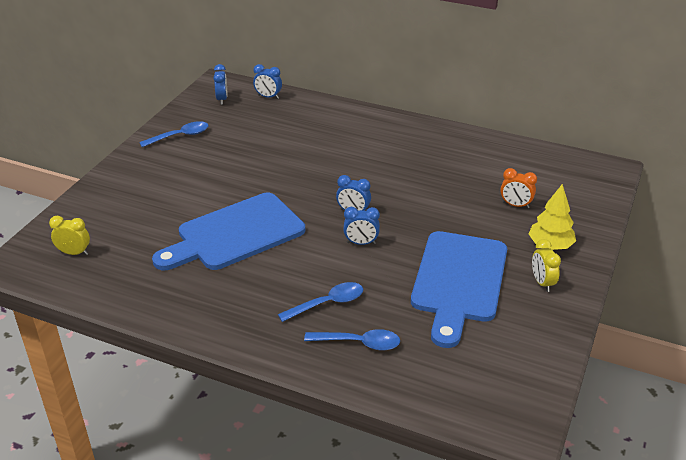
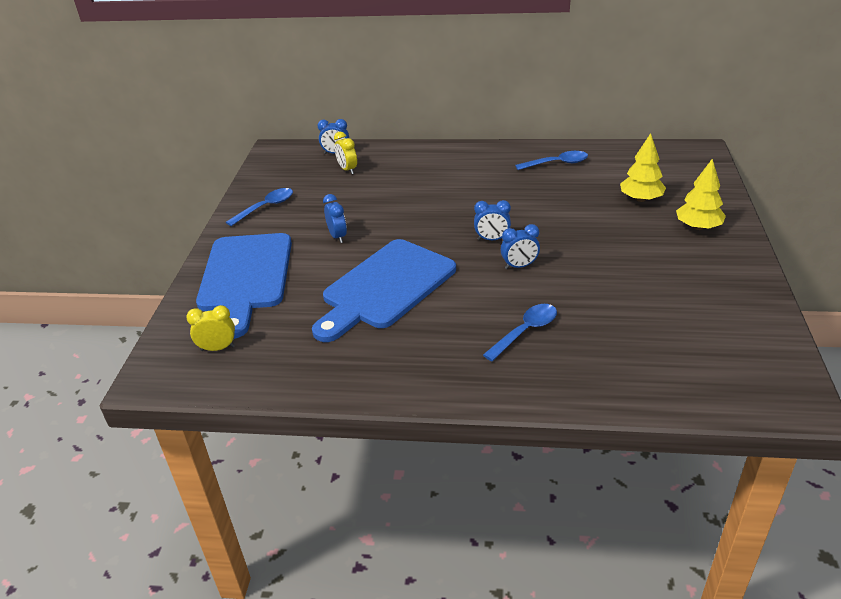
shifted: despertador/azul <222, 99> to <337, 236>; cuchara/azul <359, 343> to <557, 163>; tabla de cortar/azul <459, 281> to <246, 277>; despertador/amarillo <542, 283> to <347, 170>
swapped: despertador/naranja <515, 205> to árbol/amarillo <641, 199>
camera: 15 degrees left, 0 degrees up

### Problem requirements
Only the pictures stay out; everything else in the listing above must be repeated exactly.

### Result
shifted: despertador/azul <222, 99> to <337, 236>; cuchara/azul <359, 343> to <557, 163>; tabla de cortar/azul <459, 281> to <246, 277>; despertador/amarillo <542, 283> to <347, 170>
swapped: despertador/naranja <515, 205> to árbol/amarillo <641, 199>
camera: 15 degrees left, 0 degrees up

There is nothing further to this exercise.